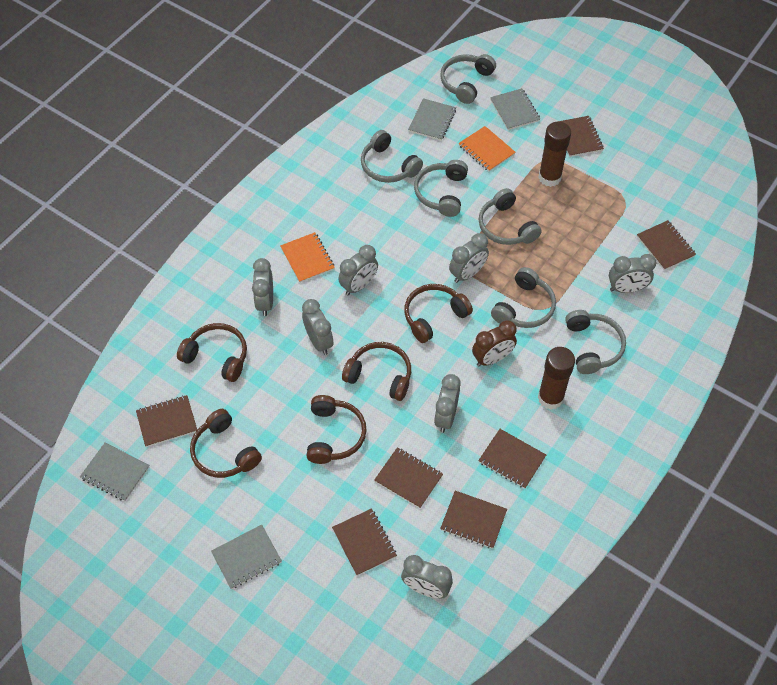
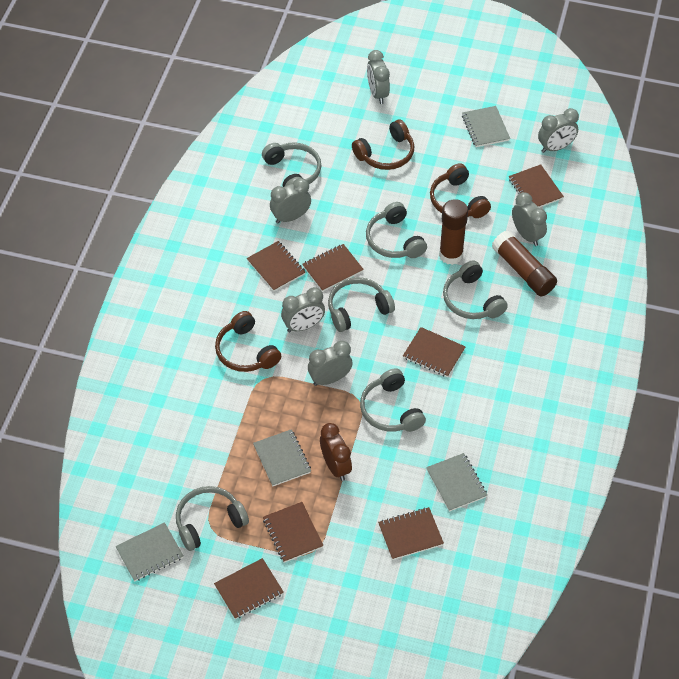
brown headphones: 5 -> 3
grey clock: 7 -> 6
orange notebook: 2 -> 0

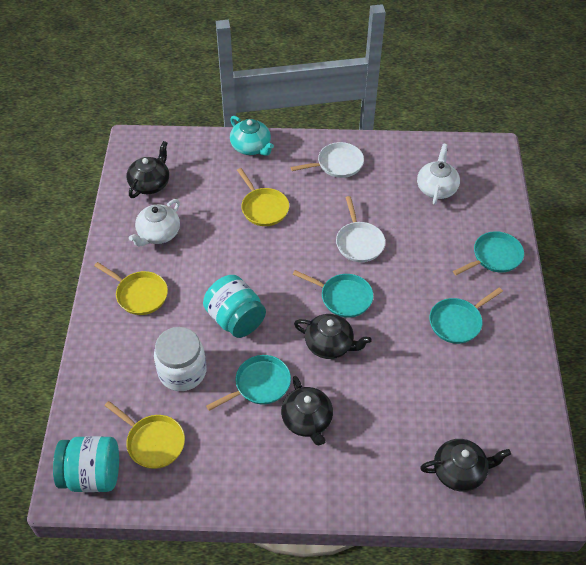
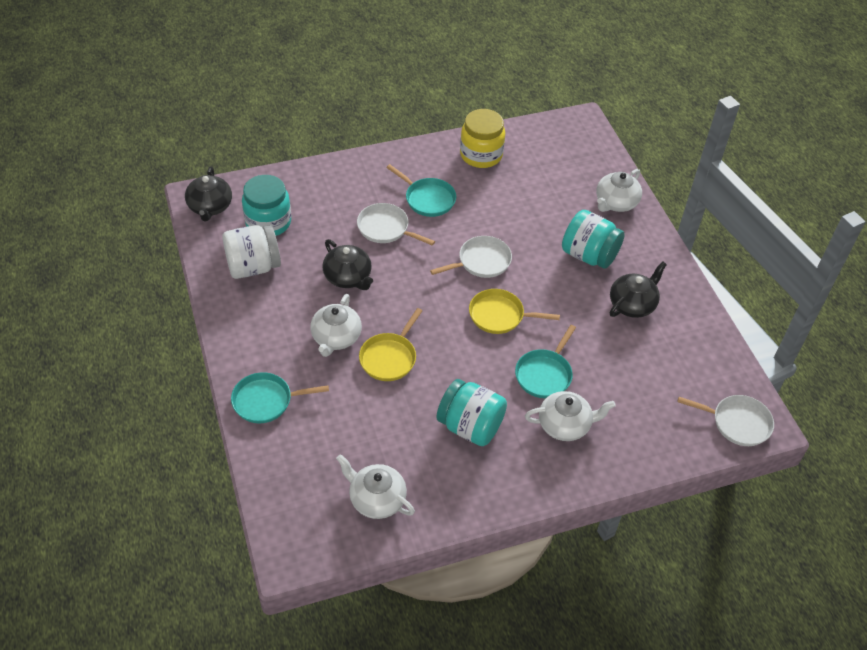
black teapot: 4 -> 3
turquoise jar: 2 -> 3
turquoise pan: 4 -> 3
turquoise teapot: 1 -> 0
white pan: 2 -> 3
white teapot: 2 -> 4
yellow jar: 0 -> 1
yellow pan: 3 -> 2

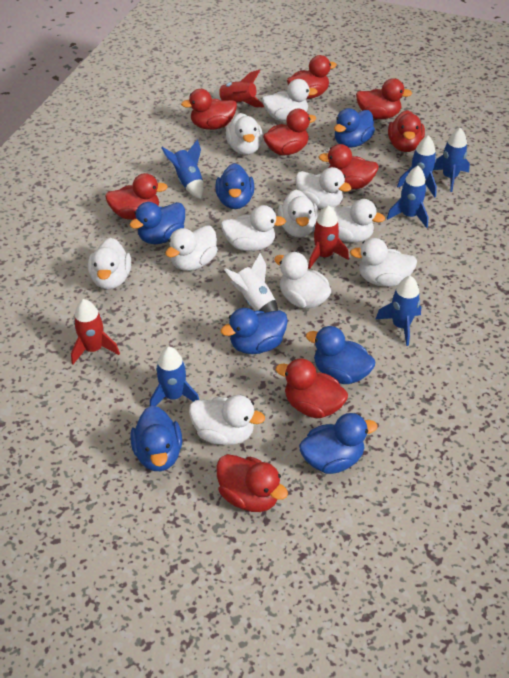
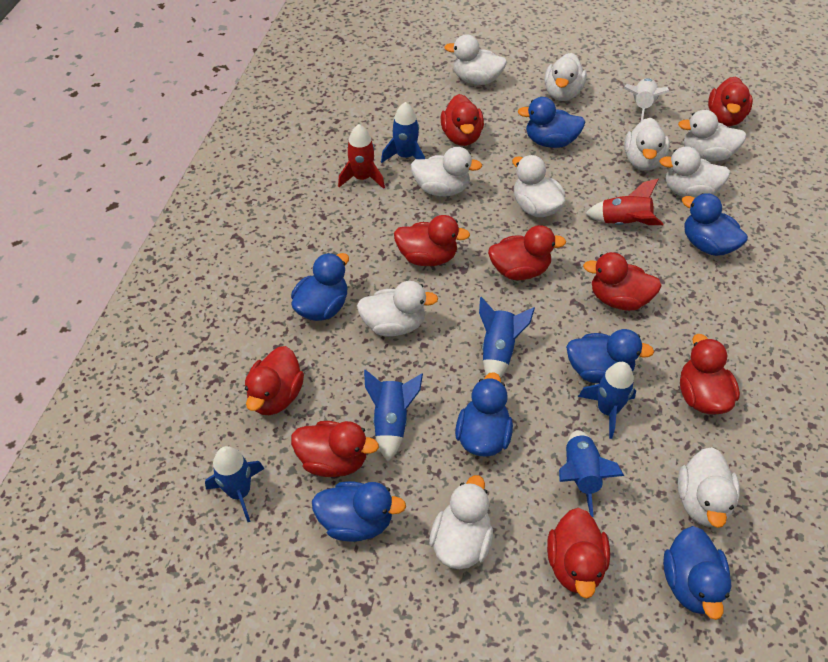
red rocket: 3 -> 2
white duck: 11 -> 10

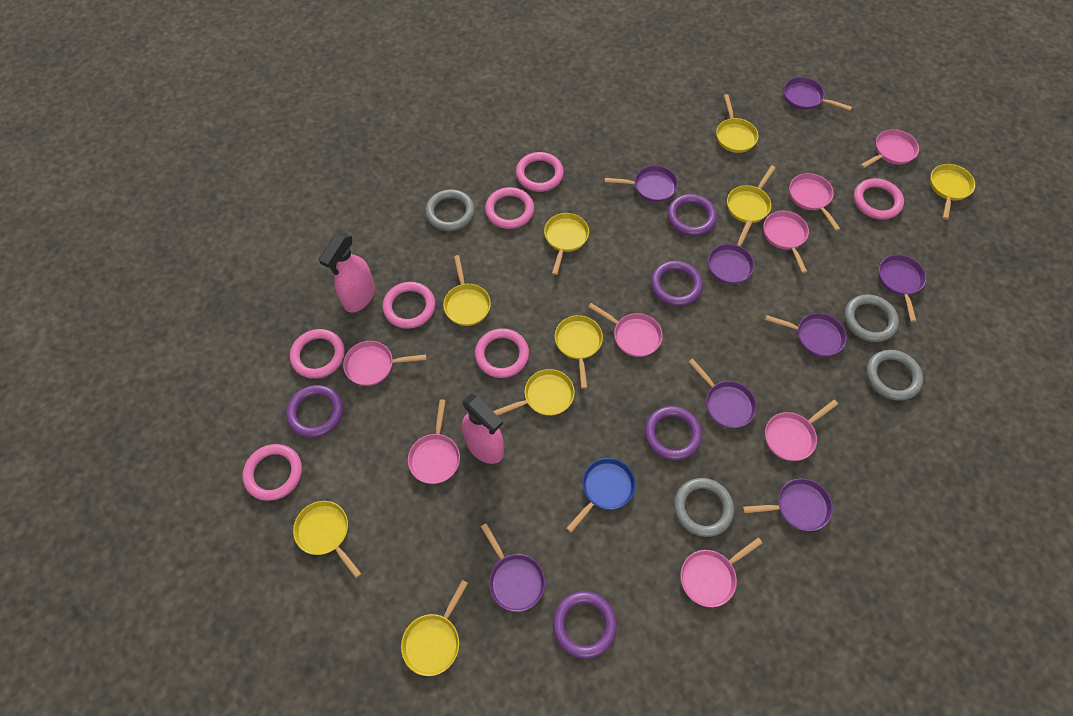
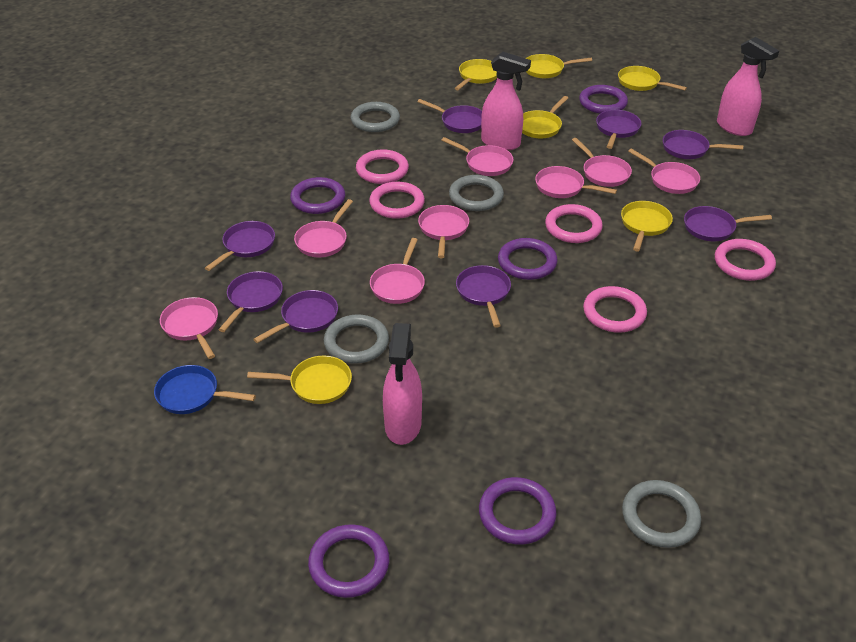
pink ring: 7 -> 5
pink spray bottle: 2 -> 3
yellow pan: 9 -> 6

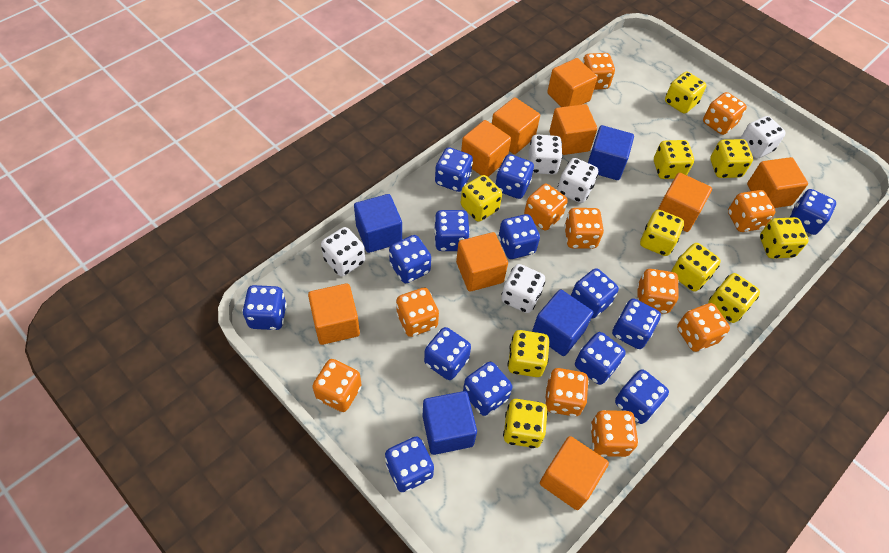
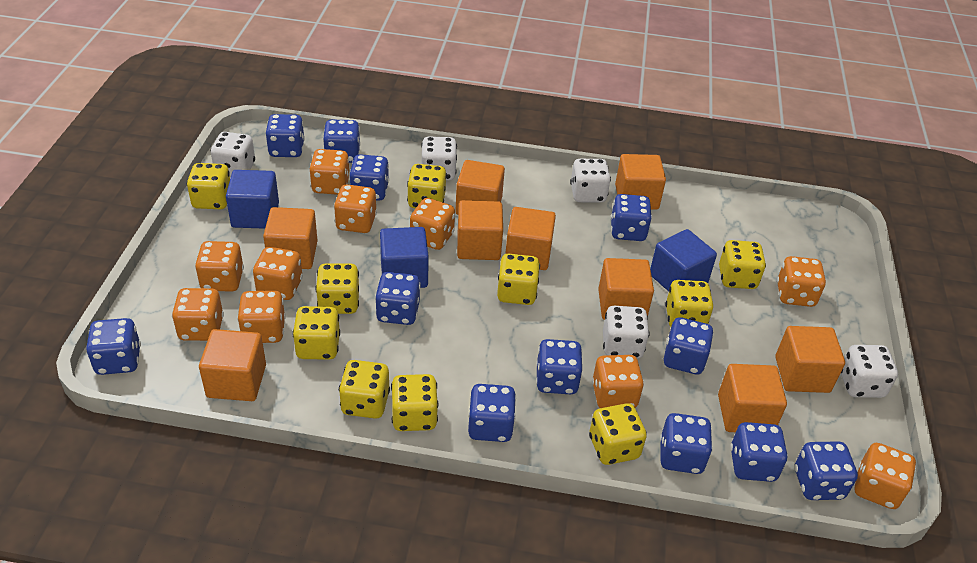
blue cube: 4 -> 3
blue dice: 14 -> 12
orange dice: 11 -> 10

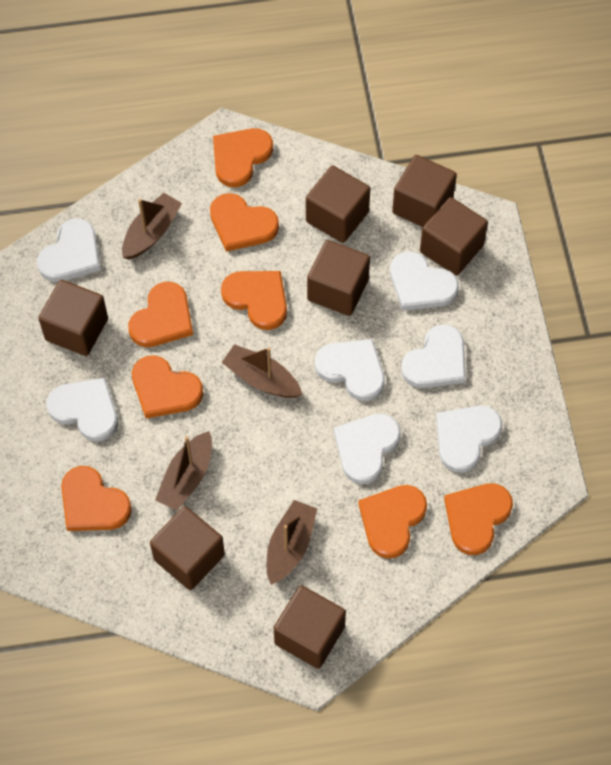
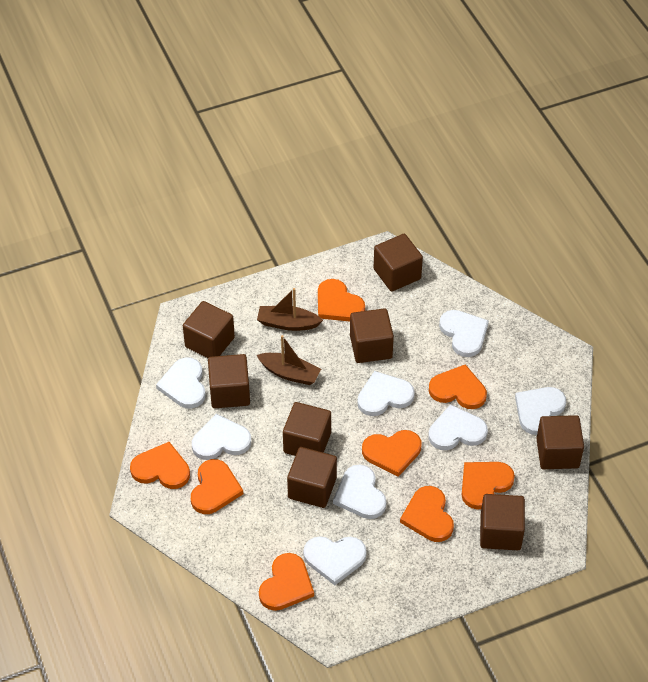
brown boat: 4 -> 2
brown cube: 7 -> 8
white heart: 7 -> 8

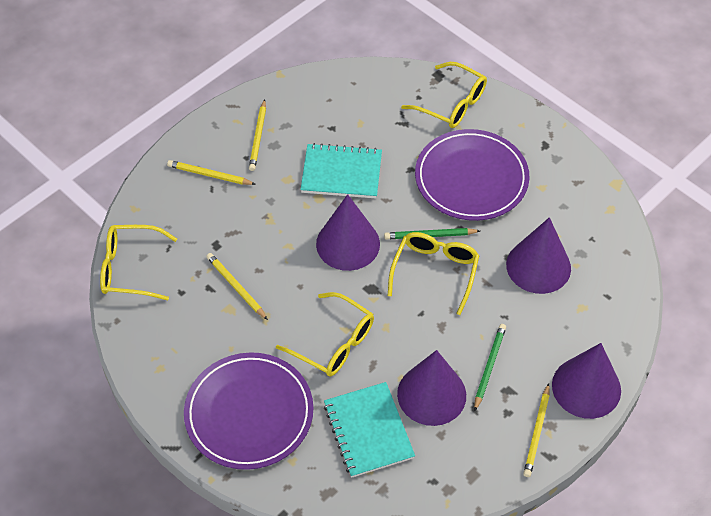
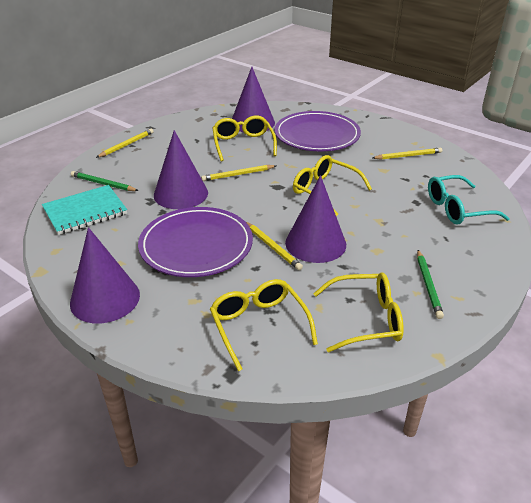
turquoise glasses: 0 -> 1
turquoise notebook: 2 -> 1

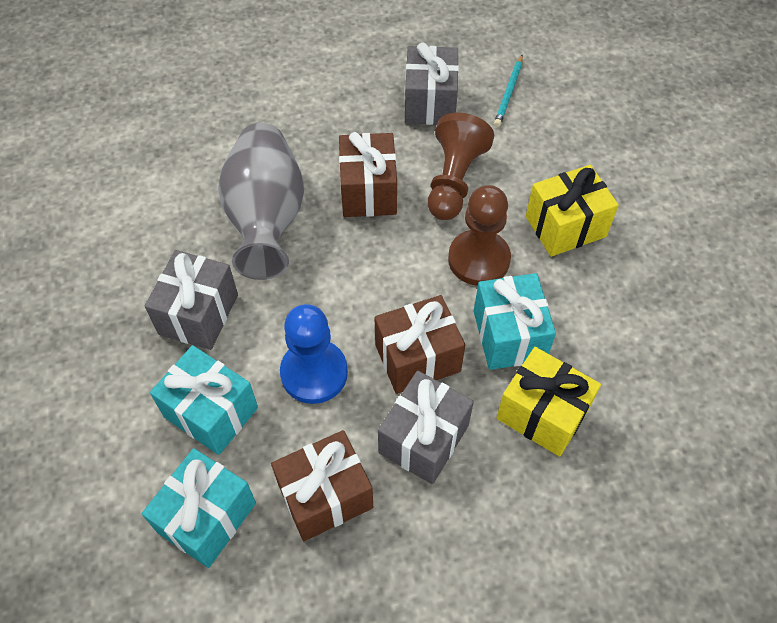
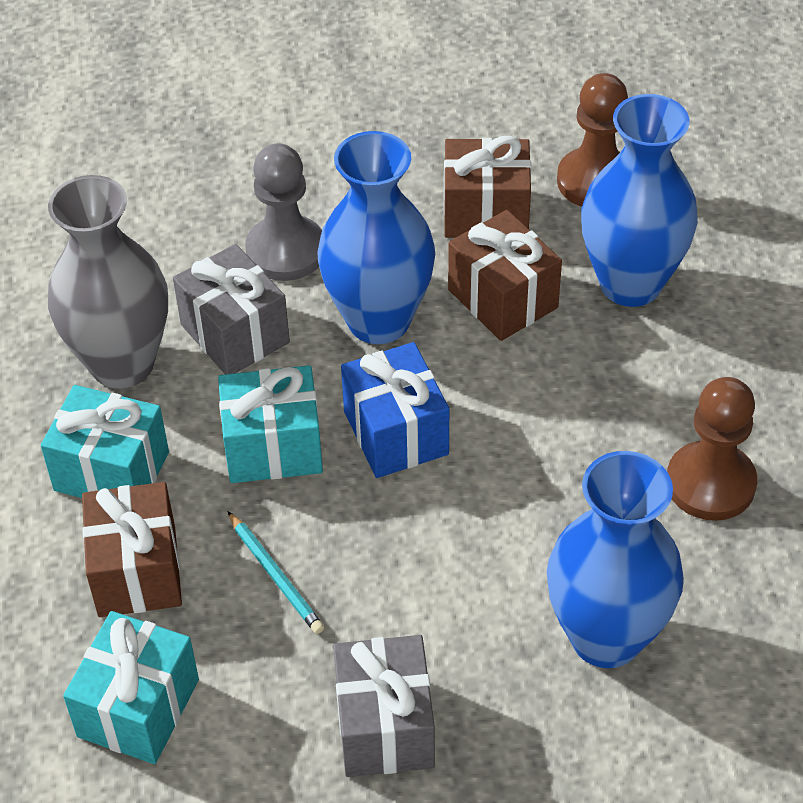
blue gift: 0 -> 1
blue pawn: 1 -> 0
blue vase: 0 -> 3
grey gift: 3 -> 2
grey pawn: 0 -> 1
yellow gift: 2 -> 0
+--
Exercise description:
Sift through the entries and copy every line with "yellow".

Answer area:
yellow jar: 0 -> 1
yellow pan: 3 -> 2
yellow pan: 9 -> 6
yellow gift: 2 -> 0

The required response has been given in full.